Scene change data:
• • • • • • •

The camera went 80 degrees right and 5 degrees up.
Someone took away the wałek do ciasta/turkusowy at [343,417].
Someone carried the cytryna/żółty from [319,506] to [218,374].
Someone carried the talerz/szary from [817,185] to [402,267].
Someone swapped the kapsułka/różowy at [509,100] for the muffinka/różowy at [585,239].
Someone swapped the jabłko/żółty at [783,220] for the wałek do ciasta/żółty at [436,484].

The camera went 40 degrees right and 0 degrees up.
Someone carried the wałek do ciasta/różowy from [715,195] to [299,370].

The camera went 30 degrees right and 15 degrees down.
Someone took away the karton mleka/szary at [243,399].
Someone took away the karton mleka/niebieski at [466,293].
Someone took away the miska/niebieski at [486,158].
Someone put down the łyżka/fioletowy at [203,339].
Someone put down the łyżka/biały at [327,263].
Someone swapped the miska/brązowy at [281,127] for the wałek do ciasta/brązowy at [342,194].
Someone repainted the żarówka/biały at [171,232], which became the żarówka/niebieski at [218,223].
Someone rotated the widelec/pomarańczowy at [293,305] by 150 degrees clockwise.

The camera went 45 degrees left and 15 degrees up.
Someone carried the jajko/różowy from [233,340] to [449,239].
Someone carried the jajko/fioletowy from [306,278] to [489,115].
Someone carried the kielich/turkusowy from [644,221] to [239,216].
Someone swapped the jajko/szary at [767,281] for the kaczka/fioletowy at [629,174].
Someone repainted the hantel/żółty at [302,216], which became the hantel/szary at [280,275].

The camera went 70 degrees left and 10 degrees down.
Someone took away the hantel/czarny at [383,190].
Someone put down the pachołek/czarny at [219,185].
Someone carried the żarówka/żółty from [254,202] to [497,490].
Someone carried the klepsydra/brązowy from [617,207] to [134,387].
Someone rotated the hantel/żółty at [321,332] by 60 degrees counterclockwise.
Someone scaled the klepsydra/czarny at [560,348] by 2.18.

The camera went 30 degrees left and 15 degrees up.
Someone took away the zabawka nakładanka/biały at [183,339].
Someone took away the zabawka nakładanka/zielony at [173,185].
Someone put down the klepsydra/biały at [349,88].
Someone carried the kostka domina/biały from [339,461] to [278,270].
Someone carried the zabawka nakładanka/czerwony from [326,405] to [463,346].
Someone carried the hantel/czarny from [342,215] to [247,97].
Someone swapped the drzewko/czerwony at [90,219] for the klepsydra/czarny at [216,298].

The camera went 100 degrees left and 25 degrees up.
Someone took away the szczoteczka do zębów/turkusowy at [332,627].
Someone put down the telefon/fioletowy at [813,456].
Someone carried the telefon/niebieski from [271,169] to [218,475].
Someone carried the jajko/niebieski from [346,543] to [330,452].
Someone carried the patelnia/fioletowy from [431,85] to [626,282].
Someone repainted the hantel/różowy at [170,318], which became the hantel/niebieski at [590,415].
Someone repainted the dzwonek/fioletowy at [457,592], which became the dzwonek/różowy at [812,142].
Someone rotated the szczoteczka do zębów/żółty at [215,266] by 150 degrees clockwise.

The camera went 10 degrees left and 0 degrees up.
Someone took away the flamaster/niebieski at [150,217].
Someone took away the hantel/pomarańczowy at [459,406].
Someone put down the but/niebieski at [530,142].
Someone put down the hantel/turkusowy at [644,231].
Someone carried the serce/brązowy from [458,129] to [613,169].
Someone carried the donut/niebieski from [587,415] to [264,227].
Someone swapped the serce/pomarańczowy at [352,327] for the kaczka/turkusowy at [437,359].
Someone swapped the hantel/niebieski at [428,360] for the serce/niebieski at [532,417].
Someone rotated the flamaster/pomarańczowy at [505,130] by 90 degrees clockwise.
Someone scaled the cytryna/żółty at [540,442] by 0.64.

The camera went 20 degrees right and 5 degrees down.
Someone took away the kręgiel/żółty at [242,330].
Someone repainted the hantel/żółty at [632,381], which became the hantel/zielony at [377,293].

• • • • • • •

Copy out the data above word for word, starting at its first line and ending with the line that contains "Someone swapped the kapsułka/różowy".

*Response to the task:*
The camera went 80 degrees right and 5 degrees up.
Someone took away the wałek do ciasta/turkusowy at [343,417].
Someone carried the cytryna/żółty from [319,506] to [218,374].
Someone carried the talerz/szary from [817,185] to [402,267].
Someone swapped the kapsułka/różowy at [509,100] for the muffinka/różowy at [585,239].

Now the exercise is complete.